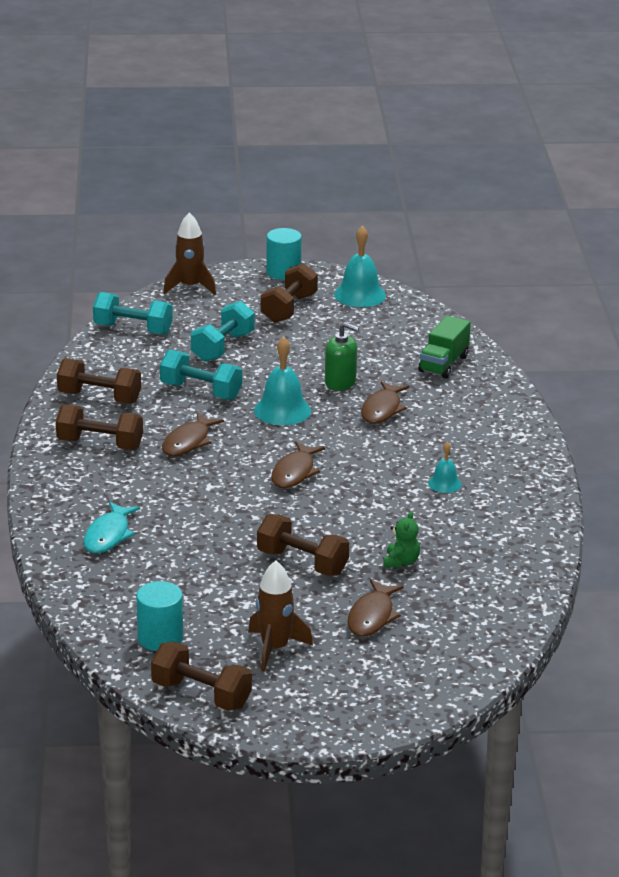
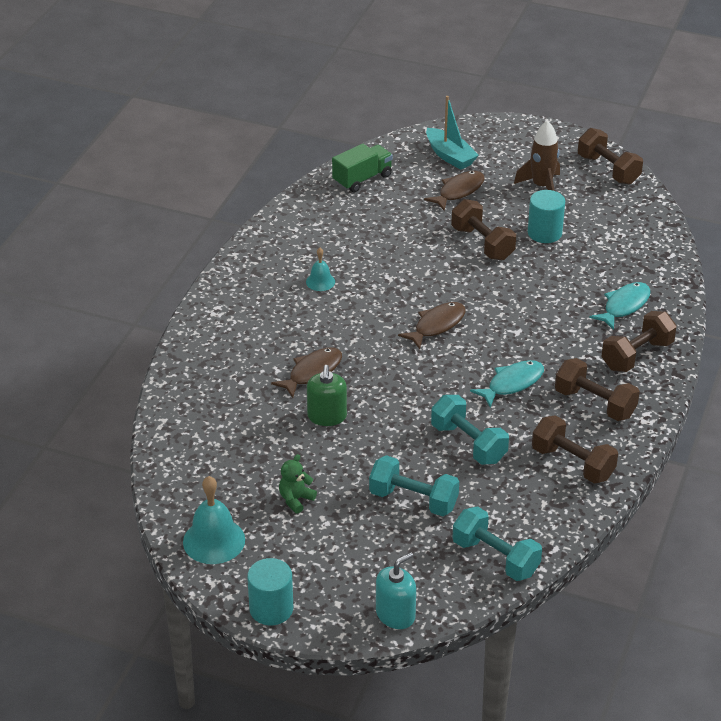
camera: 155 degrees left, 10 degrees up
(160, 638) = (619, 213): turquoise cylinder -> turquoise cylinder (544, 233)
(188, 442) = (512, 384): brown fish -> turquoise fish
(190, 287) = (395, 614): brown rocket -> turquoise soap dispenser
(222, 347) = (413, 500): turquoise dumbbell -> turquoise dumbbell turned 60 degrees clockwise
(282, 410) = (404, 397): turquoise bell -> none
(289, 308) = (306, 541): brown dumbbell -> brown dumbbell (637, 355)
(340, 382) = (327, 416): green soap dispenser -> green soap dispenser turned 135 degrees counterclockwise
(401, 562) = (408, 225): green teddy bear -> green teddy bear (296, 499)
(416, 660) = (450, 156): none -> turquoise boat
(443, 364) = (211, 412): green truck -> green truck (362, 179)

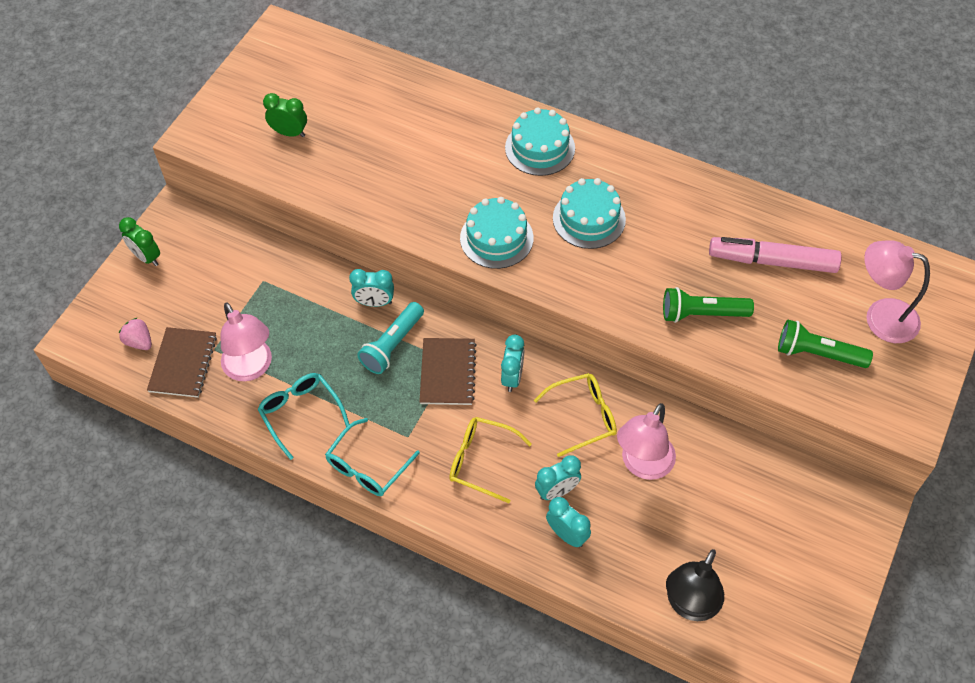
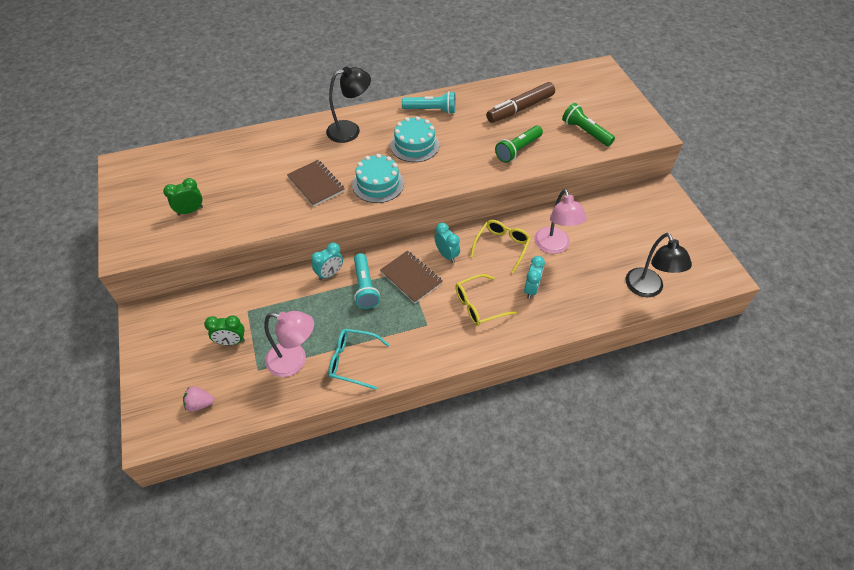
camera: 45 degrees left, 5 degrees down
(146, 257) = (150, 353): green clock -> green clock (231, 341)
(183, 363) = (245, 393): brown notebook -> brown notebook (316, 184)
(367, 466) = (423, 357): turquoise glasses -> none
(540, 148) = (350, 130): turquoise cake -> black lamp
(567, 534) = (559, 305): turquoise clock -> none
(660, 186) = (431, 110): none -> turquoise flashlight
(772, 261) = (520, 109): pink marker -> brown marker
(817, 353) = (585, 132): green flashlight -> green flashlight turned 75 degrees clockwise
(880, 317) = (590, 101): pink lamp -> none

* **What to do**
Return the line that contains "(660, 186) = (431, 110): none", along with every line after it in the data above, exactly and with nothing else.

* **Answer**
(660, 186) = (431, 110): none -> turquoise flashlight
(772, 261) = (520, 109): pink marker -> brown marker
(817, 353) = (585, 132): green flashlight -> green flashlight turned 75 degrees clockwise
(880, 317) = (590, 101): pink lamp -> none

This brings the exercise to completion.